MATERIALS PROVIDED Block Start

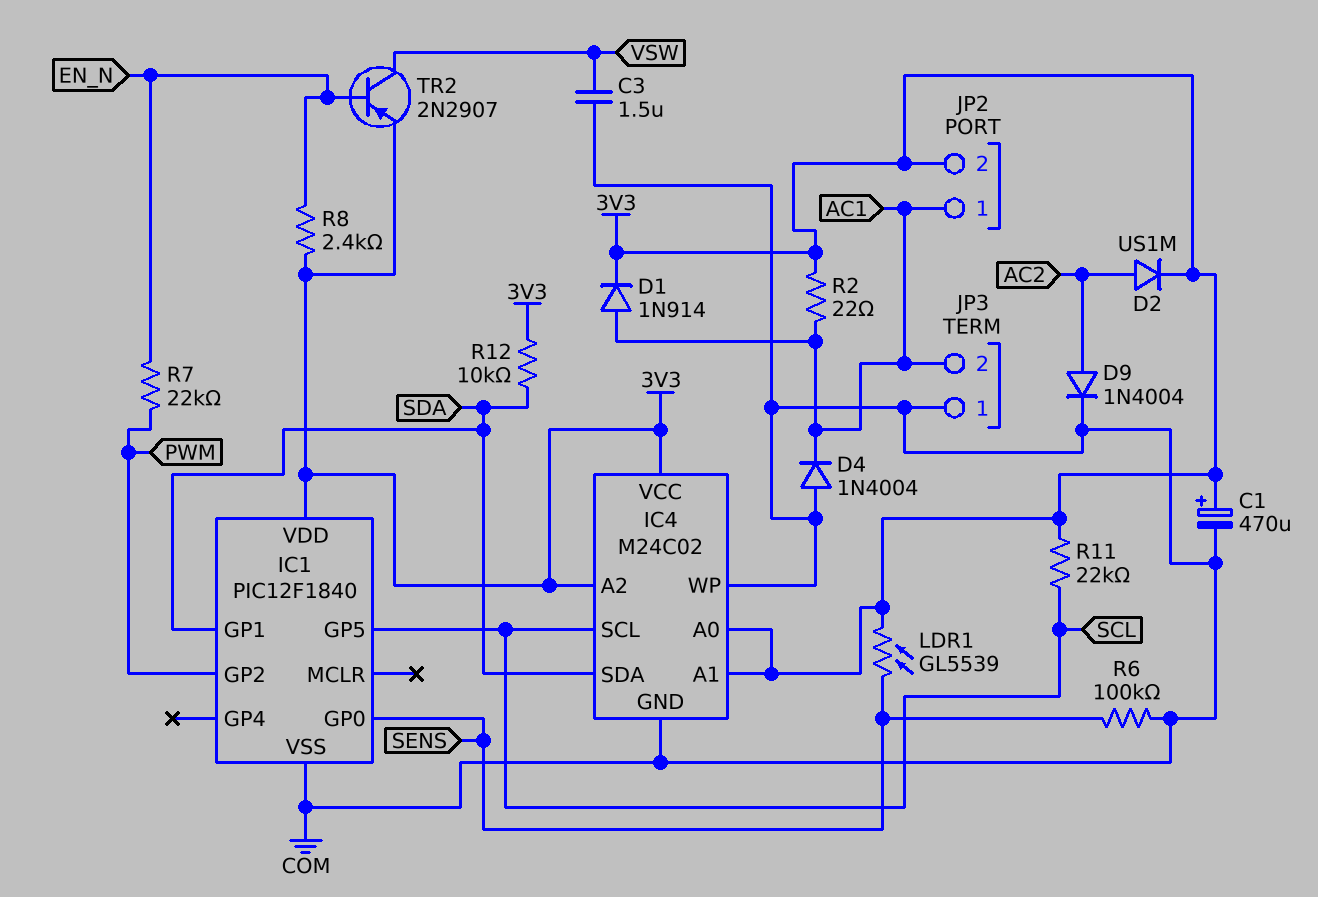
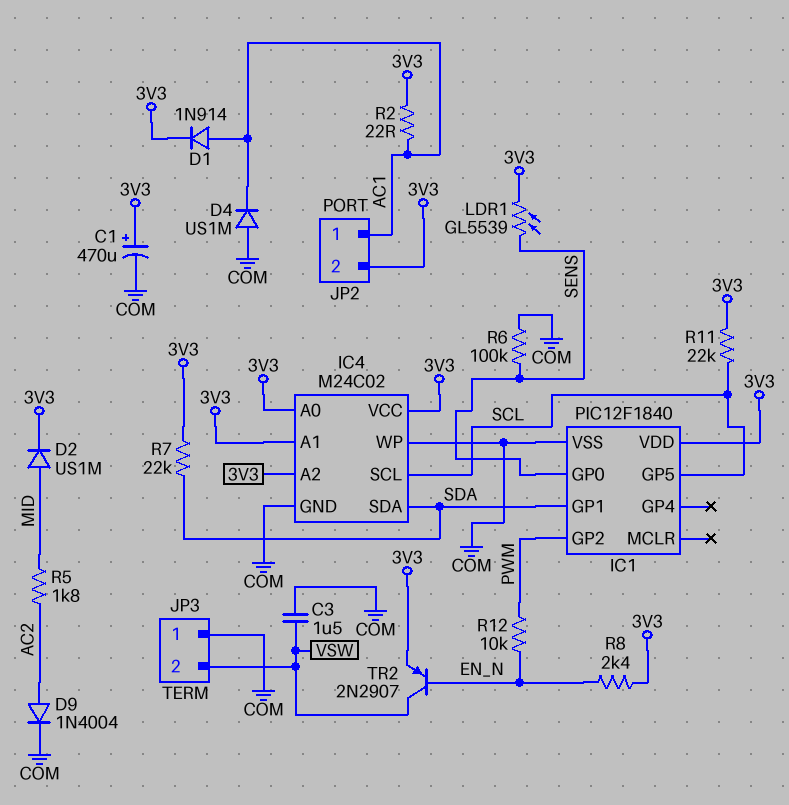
D2: diode US1M (A AC2, K 3V3) -> diode US1M (A MID, K 3V3)
D4: diode 1N4004 (A COM, K AC1) -> diode US1M (A COM, K AC1)
JP3 pin 2: AC1 -> VSW
R5: none -> 1.8k (AC2, MID)
R7: 22k (EN_N, PWM) -> 22k (3V3, SDA)
R12: 10k (3V3, SDA) -> 10k (EN_N, PWM)

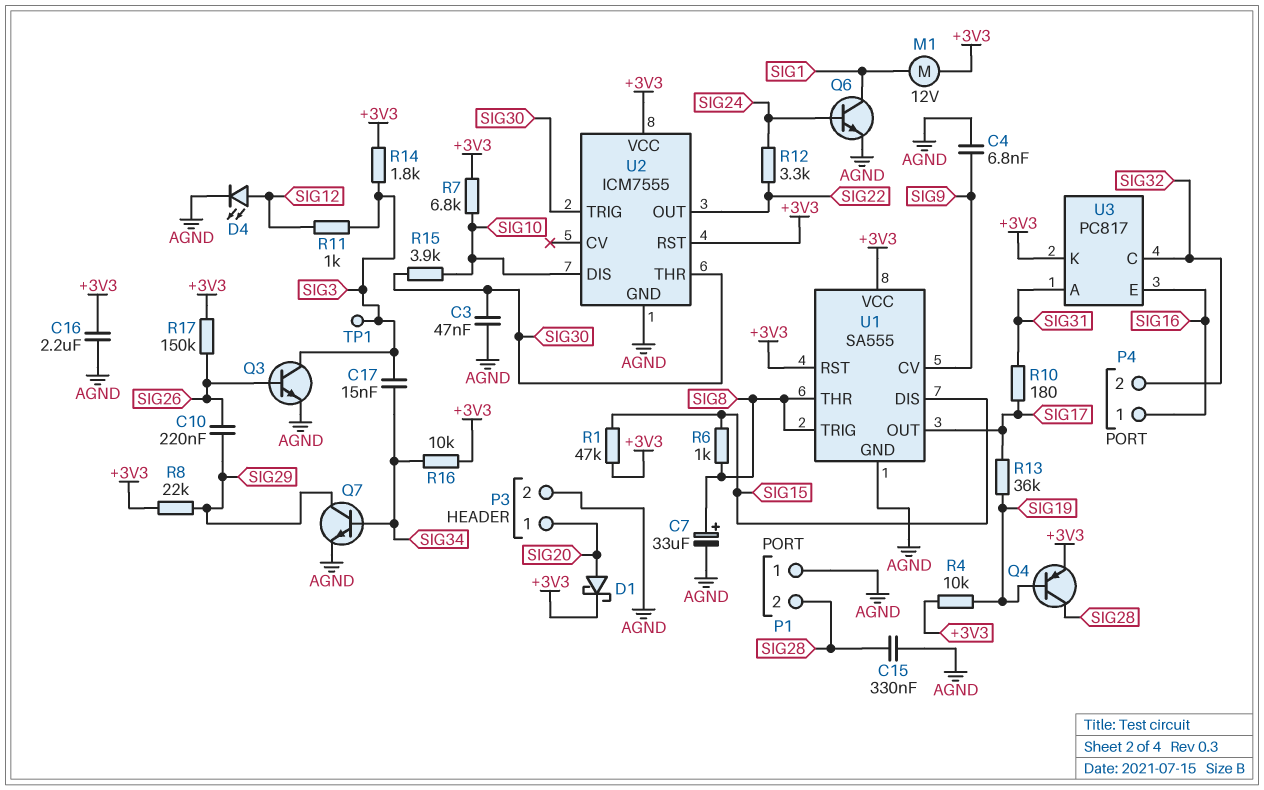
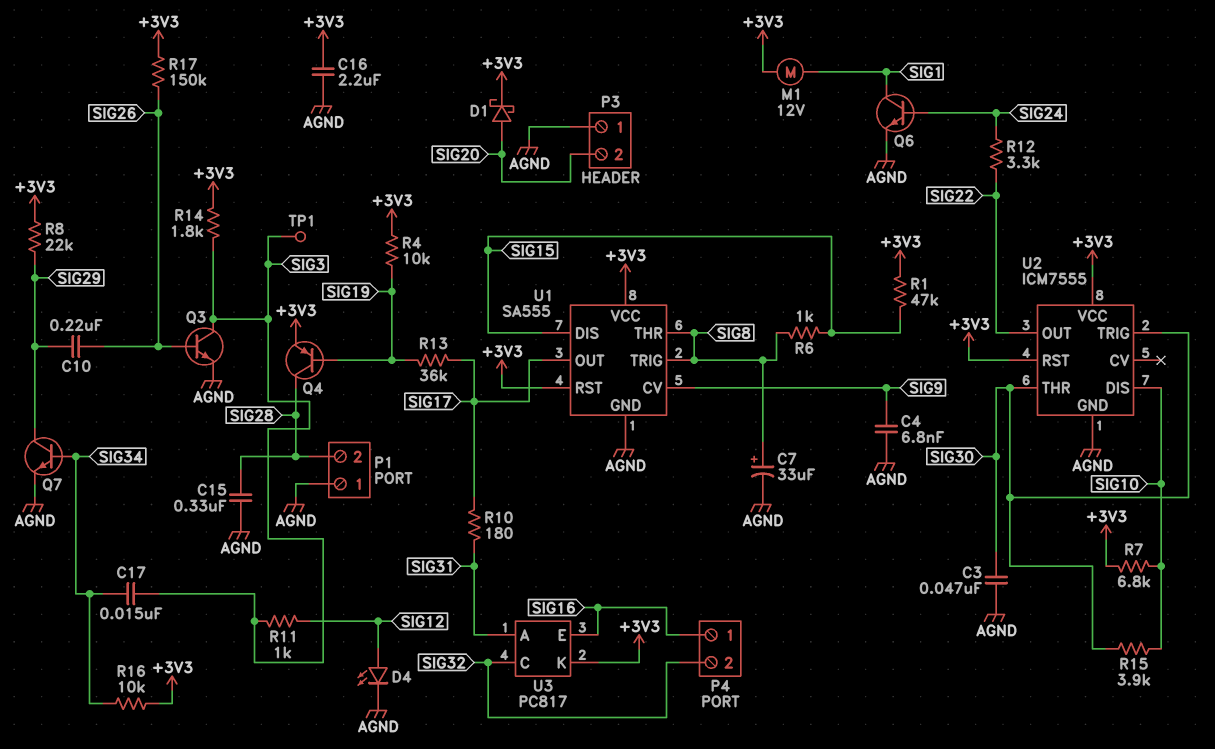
P3 pin 1: SIG20 -> AGND
P3 pin 2: AGND -> SIG20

MATERIALS PROVIDED Block End

EXERCISE GOAL:
Give again, exactly, each line from the one that contains "R7: 22k (EN_N, PWM) -> 22k (3V3, SDA)" through the last line of the material above. Pictures do not belong in the copy.

SOLUTION TO THIS TASK:
R7: 22k (EN_N, PWM) -> 22k (3V3, SDA)
R12: 10k (3V3, SDA) -> 10k (EN_N, PWM)

P3 pin 1: SIG20 -> AGND
P3 pin 2: AGND -> SIG20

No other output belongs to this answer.